Records provided:

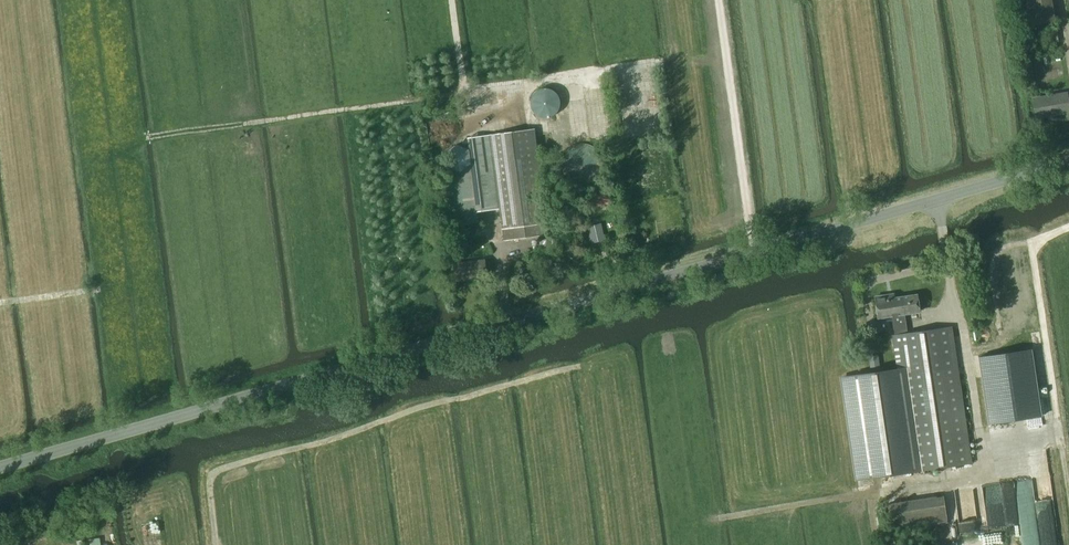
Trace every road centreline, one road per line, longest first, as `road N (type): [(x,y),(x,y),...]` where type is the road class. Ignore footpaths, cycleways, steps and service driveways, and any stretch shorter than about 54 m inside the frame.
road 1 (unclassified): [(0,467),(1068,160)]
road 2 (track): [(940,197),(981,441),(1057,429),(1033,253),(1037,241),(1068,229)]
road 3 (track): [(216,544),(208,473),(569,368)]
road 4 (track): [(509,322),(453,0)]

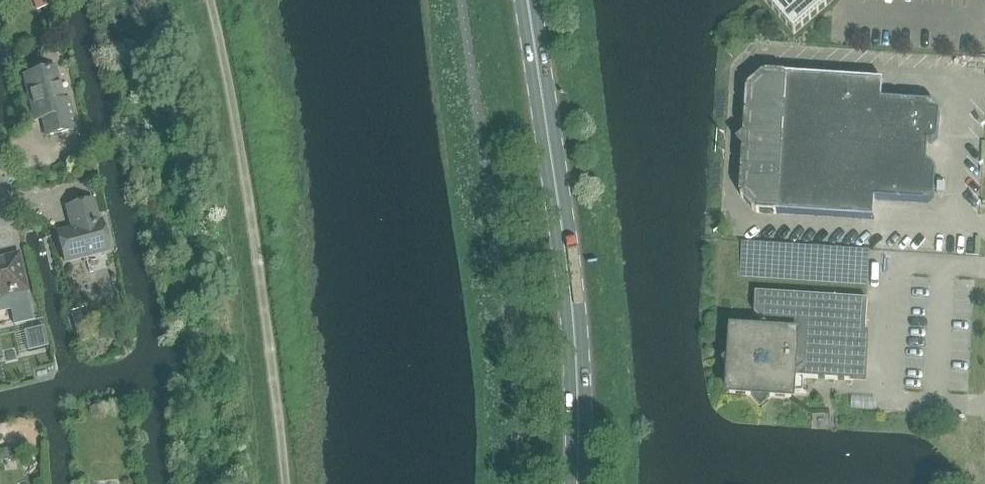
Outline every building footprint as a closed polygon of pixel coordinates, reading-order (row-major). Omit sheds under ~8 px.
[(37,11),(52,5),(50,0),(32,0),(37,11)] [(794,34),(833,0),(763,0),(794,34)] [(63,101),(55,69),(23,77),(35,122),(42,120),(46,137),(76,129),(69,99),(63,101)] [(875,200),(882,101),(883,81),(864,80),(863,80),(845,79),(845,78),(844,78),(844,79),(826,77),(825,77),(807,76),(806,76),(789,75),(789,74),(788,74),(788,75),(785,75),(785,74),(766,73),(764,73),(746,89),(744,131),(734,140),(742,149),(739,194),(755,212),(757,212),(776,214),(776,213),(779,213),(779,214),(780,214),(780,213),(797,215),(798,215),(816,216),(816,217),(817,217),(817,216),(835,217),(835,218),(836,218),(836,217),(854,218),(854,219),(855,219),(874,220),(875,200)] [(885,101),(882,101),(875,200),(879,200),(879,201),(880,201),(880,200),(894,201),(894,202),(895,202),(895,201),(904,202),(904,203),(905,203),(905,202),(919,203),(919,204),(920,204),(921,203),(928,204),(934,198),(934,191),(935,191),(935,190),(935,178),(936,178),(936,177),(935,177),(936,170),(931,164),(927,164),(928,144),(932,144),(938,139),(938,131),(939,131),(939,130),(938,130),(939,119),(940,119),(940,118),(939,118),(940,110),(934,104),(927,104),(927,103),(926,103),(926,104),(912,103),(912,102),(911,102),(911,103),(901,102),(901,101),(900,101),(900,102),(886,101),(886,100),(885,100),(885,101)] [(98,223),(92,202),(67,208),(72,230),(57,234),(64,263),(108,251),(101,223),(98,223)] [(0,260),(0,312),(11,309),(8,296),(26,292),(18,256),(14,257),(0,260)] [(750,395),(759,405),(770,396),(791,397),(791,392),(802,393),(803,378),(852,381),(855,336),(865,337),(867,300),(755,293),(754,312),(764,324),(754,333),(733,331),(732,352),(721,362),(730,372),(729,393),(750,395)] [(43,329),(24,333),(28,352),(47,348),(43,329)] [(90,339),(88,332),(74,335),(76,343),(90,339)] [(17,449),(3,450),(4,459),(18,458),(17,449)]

Problem: Reproduce every entry exactly; images stay out.

Result of the exercise:
Trace every road centreline, one road per line, longest first, as `road N (type): [(x,y),(x,y),...]` where type is the road class. Ignore footpaths, cycleways, steps and service driveways, and any stretch shorter than about 54 m inside the frame.
road 1 (unclassified): [(0,467),(1068,160)]
road 2 (track): [(940,197),(981,441),(1057,429),(1033,253),(1037,241),(1068,229)]
road 3 (track): [(216,544),(208,473),(569,368)]
road 4 (track): [(509,322),(453,0)]

Outline every building footprint as a closed polygon of pixel coordinates, reading-order (row-major). Omit sheds under ~8 px.
[(37,11),(52,5),(50,0),(32,0),(37,11)] [(794,34),(833,0),(763,0),(794,34)] [(63,101),(55,69),(23,77),(35,122),(42,120),(46,137),(76,129),(69,99),(63,101)] [(875,200),(882,101),(883,81),(864,80),(863,80),(845,79),(845,78),(844,78),(844,79),(826,77),(825,77),(807,76),(806,76),(789,75),(789,74),(788,74),(788,75),(785,75),(785,74),(766,73),(764,73),(746,89),(744,131),(734,140),(742,149),(739,194),(755,212),(757,212),(776,214),(776,213),(779,213),(779,214),(780,214),(780,213),(797,215),(798,215),(816,216),(816,217),(817,217),(817,216),(835,217),(835,218),(836,218),(836,217),(854,218),(854,219),(855,219),(874,220),(875,200)] [(885,101),(882,101),(875,200),(879,200),(879,201),(880,201),(880,200),(894,201),(894,202),(895,202),(895,201),(904,202),(904,203),(905,203),(905,202),(919,203),(919,204),(920,204),(921,203),(928,204),(934,198),(934,191),(935,191),(935,190),(935,178),(936,178),(936,177),(935,177),(936,170),(931,164),(927,164),(928,144),(932,144),(938,139),(938,131),(939,131),(939,130),(938,130),(939,119),(940,119),(940,118),(939,118),(940,110),(934,104),(927,104),(927,103),(926,103),(926,104),(912,103),(912,102),(911,102),(911,103),(901,102),(901,101),(900,101),(900,102),(886,101),(886,100),(885,100),(885,101)] [(98,223),(92,202),(67,208),(72,230),(57,234),(64,263),(108,251),(101,223),(98,223)] [(0,260),(0,312),(11,309),(8,296),(26,292),(18,256),(14,257),(0,260)] [(750,395),(759,405),(770,396),(791,397),(791,392),(802,393),(803,378),(852,381),(855,336),(865,337),(867,300),(755,293),(754,312),(764,324),(754,333),(733,331),(732,352),(721,362),(730,372),(729,393),(750,395)] [(43,329),(24,333),(28,352),(47,348),(43,329)] [(90,339),(88,332),(74,335),(76,343),(90,339)] [(17,449),(3,450),(4,459),(18,458),(17,449)]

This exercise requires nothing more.